■ **TASK PROMPT**: The expected answer is the set of lines in the data below between the line holding "(408, 273) = (391, 402): grey" and the line holding "(347, 342) = (375, 326): red vase -> red fish", inclusive, written out exactly.

■ **Before-and-after object listings**:
________________________
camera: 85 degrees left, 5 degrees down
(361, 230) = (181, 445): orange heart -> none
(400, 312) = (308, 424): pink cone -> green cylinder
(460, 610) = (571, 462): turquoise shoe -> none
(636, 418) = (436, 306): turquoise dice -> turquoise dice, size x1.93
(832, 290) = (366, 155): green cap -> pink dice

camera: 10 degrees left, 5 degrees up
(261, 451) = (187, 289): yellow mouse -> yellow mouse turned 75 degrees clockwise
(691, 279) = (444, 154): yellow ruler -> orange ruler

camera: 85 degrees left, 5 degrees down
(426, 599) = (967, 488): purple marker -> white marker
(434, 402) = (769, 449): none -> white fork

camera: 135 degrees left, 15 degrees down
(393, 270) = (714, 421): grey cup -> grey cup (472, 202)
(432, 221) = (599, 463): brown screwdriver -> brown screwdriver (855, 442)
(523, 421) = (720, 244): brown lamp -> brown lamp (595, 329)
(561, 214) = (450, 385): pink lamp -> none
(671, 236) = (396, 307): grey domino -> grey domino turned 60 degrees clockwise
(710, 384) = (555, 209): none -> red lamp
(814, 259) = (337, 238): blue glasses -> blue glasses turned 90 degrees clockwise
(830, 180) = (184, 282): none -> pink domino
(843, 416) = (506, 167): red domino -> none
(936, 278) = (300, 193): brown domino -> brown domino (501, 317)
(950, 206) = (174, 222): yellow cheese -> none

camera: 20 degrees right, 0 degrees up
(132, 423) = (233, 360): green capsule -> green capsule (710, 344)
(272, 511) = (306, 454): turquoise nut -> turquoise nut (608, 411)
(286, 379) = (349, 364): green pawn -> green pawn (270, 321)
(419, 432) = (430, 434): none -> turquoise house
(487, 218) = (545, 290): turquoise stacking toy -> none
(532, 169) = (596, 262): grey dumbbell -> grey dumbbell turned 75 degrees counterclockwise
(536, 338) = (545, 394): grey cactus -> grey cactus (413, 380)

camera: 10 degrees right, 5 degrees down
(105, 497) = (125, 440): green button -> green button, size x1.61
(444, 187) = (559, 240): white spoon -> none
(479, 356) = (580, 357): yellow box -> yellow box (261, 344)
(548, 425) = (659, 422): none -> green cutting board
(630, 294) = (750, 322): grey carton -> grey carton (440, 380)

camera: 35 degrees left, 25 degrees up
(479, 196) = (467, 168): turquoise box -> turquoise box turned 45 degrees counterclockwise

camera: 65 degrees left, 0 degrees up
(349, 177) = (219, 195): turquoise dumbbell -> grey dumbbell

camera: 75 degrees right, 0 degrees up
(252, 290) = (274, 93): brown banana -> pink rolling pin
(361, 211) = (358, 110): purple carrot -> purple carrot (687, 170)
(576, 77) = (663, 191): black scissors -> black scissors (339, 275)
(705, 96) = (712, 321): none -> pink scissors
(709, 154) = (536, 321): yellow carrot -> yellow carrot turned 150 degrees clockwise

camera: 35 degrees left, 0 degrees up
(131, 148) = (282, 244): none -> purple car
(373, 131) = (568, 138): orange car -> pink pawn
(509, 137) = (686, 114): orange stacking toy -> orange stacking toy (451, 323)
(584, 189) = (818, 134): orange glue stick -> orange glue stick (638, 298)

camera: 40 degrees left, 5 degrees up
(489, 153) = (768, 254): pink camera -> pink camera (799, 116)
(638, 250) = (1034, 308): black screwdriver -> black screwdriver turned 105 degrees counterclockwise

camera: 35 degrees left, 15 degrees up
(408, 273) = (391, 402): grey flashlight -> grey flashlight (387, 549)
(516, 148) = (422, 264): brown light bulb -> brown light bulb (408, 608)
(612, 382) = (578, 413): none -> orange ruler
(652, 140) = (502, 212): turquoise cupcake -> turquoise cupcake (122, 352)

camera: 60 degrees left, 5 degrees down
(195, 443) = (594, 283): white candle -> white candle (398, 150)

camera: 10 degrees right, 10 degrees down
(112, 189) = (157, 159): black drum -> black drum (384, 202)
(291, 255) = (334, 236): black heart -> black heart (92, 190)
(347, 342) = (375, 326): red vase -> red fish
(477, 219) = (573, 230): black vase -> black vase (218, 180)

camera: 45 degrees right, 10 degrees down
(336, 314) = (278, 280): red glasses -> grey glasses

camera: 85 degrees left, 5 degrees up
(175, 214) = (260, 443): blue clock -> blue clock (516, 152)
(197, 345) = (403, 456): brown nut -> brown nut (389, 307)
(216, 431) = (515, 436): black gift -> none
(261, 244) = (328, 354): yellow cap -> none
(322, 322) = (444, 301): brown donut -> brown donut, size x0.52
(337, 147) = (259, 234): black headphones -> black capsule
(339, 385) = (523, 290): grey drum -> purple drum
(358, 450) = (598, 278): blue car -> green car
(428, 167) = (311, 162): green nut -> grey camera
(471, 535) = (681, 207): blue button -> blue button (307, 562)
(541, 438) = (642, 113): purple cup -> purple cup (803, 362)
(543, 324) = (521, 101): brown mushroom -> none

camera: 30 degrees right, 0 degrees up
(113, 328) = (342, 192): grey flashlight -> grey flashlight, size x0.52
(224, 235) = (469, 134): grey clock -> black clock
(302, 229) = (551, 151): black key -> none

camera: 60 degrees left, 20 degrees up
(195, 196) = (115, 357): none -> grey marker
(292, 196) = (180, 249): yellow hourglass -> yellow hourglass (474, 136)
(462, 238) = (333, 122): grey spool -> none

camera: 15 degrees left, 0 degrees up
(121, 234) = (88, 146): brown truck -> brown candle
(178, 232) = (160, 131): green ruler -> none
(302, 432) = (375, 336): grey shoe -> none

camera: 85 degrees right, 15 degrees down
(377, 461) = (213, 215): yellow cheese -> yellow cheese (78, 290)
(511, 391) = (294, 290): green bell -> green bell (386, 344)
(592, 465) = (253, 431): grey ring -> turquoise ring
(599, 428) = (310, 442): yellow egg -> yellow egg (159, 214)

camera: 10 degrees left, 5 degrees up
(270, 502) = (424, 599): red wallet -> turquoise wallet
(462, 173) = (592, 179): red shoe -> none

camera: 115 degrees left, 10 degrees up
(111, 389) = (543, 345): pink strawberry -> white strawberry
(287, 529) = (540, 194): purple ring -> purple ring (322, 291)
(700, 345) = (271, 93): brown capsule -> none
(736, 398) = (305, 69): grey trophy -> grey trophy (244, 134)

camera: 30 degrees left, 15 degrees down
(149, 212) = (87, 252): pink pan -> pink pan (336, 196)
________________________
■ **TASK ANSWER**:
(408, 273) = (391, 402): grey flashlight -> grey flashlight (387, 549)
(516, 148) = (422, 264): brown light bulb -> brown light bulb (408, 608)
(612, 382) = (578, 413): none -> orange ruler
(652, 140) = (502, 212): turquoise cupcake -> turquoise cupcake (122, 352)

camera: 60 degrees left, 5 degrees down
(195, 443) = (594, 283): white candle -> white candle (398, 150)

camera: 10 degrees right, 10 degrees down
(112, 189) = (157, 159): black drum -> black drum (384, 202)
(291, 255) = (334, 236): black heart -> black heart (92, 190)
(347, 342) = (375, 326): red vase -> red fish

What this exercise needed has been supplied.